- EXERCISE GOAL -
I need the lines below from the one with "blue camera: 5 -> 4" down to the one with "white domino: 1 -> 2" reproduced exactly, both ends included, and nothing else.

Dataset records
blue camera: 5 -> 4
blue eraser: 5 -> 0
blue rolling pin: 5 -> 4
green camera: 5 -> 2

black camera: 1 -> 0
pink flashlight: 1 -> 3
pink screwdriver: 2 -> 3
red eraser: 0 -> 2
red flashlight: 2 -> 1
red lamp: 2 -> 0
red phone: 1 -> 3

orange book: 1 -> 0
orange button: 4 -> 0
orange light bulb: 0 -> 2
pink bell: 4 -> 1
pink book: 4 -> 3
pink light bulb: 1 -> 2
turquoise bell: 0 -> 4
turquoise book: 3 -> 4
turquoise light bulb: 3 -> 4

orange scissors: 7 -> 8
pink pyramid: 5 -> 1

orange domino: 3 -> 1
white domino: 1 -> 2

* * *

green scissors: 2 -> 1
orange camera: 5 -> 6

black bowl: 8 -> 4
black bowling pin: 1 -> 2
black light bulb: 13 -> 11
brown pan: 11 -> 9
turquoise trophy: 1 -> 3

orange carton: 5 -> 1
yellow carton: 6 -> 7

- EXERCISE RESULT -
blue camera: 5 -> 4
blue eraser: 5 -> 0
blue rolling pin: 5 -> 4
green camera: 5 -> 2

black camera: 1 -> 0
pink flashlight: 1 -> 3
pink screwdriver: 2 -> 3
red eraser: 0 -> 2
red flashlight: 2 -> 1
red lamp: 2 -> 0
red phone: 1 -> 3

orange book: 1 -> 0
orange button: 4 -> 0
orange light bulb: 0 -> 2
pink bell: 4 -> 1
pink book: 4 -> 3
pink light bulb: 1 -> 2
turquoise bell: 0 -> 4
turquoise book: 3 -> 4
turquoise light bulb: 3 -> 4

orange scissors: 7 -> 8
pink pyramid: 5 -> 1

orange domino: 3 -> 1
white domino: 1 -> 2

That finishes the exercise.